WORK REQUIRED
Put the lines that start at the one containing "This screenshot has height=540, width=960." and end at the one containing "In order to click on free" into a Markdown table with the columns Row and Line. Number the rows and leave out blank lines.

(STUDY MATERIAL begins)

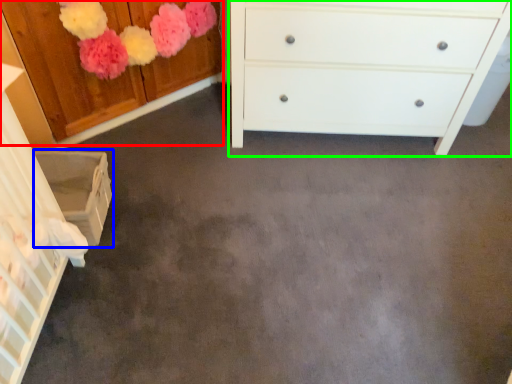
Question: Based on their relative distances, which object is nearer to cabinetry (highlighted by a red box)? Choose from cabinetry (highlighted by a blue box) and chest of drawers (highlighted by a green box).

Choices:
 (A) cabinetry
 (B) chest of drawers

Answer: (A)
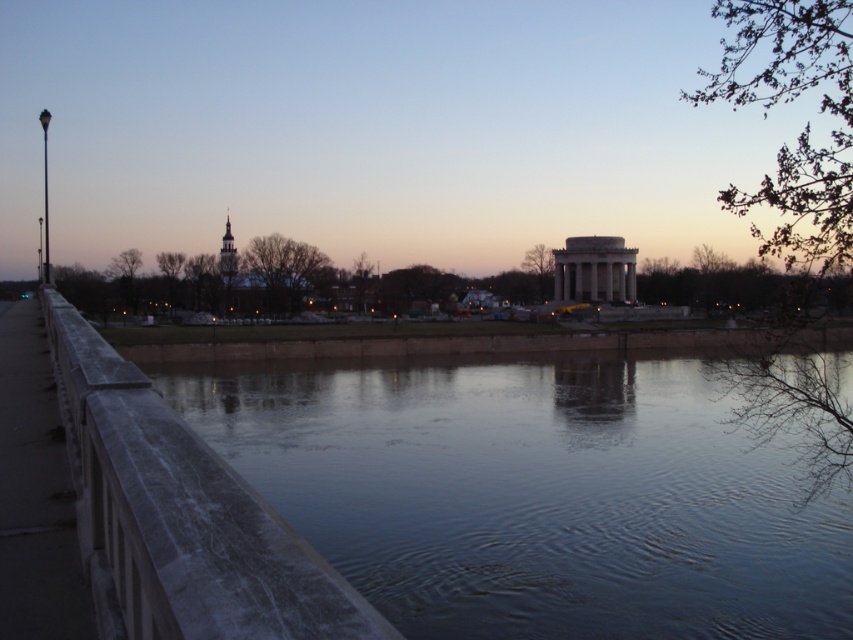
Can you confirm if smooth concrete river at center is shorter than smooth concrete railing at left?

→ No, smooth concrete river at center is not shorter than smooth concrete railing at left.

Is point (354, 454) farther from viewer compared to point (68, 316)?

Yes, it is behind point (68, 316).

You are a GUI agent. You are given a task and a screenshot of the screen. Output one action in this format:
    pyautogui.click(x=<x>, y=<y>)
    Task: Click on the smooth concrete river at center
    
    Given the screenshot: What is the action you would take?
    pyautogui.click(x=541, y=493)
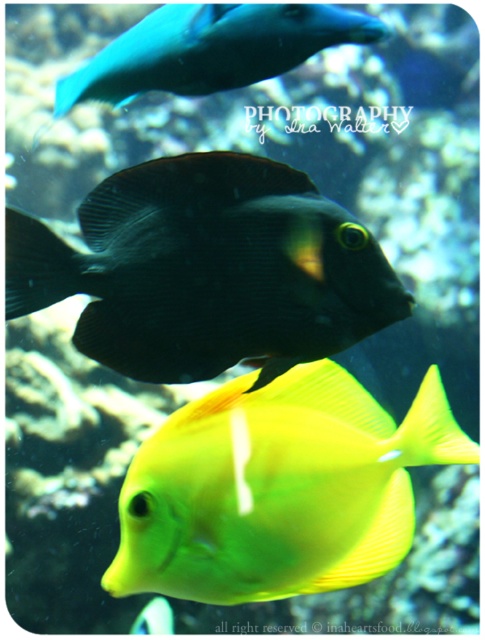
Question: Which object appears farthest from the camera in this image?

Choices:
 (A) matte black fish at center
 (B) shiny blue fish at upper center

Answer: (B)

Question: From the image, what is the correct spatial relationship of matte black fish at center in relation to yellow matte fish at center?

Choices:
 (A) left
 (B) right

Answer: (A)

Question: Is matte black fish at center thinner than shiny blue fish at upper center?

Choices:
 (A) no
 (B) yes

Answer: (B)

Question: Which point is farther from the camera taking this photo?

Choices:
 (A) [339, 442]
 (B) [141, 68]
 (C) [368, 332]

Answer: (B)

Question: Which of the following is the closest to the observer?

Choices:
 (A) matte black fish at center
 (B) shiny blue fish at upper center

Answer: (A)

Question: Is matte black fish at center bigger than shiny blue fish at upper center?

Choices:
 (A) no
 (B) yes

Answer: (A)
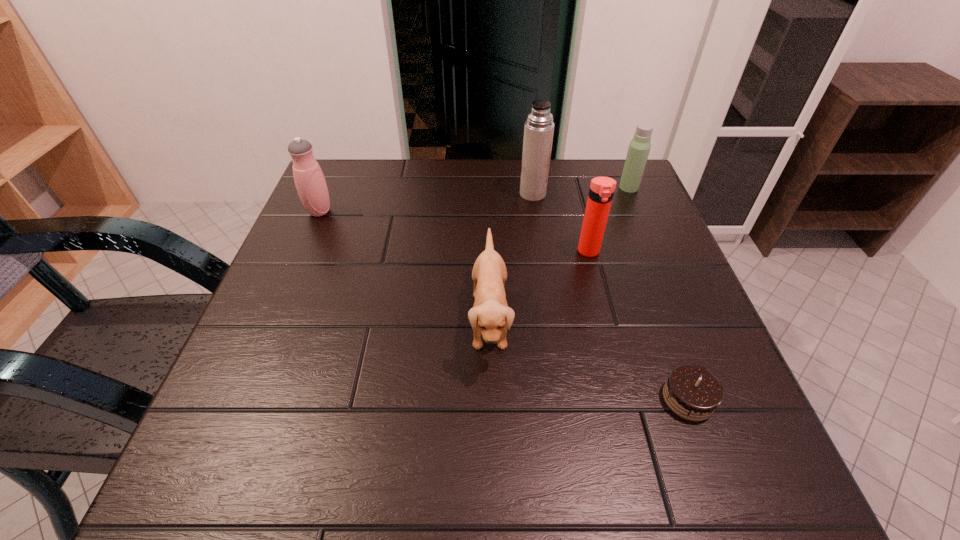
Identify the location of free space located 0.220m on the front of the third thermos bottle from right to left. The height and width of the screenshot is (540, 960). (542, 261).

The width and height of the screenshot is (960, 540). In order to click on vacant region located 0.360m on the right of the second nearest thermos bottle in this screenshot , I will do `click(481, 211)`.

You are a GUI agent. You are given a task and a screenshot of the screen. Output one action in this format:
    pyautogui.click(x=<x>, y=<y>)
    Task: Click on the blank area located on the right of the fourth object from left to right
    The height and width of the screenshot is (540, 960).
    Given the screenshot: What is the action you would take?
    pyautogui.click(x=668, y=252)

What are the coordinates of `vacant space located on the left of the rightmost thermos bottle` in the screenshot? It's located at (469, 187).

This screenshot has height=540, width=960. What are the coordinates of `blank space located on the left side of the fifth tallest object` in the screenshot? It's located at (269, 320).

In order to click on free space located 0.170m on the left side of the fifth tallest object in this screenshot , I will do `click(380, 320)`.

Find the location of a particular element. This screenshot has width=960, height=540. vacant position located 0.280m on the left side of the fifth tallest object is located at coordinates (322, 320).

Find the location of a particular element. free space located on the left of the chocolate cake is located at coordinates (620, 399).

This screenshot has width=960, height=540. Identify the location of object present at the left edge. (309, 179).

(STUDY MATERIAL ends)

COMPLETED EXERCISE
| Row | Line |
|---|---|
| 1 | This screenshot has height=540, width=960. What are the coordinates of `blank space located on the left side of the fifth tallest object` in the screenshot? It's located at (269, 320). |
| 2 | In order to click on free space located 0.170m on the left side of the fifth tallest object in this screenshot , I will do `click(380, 320)`. |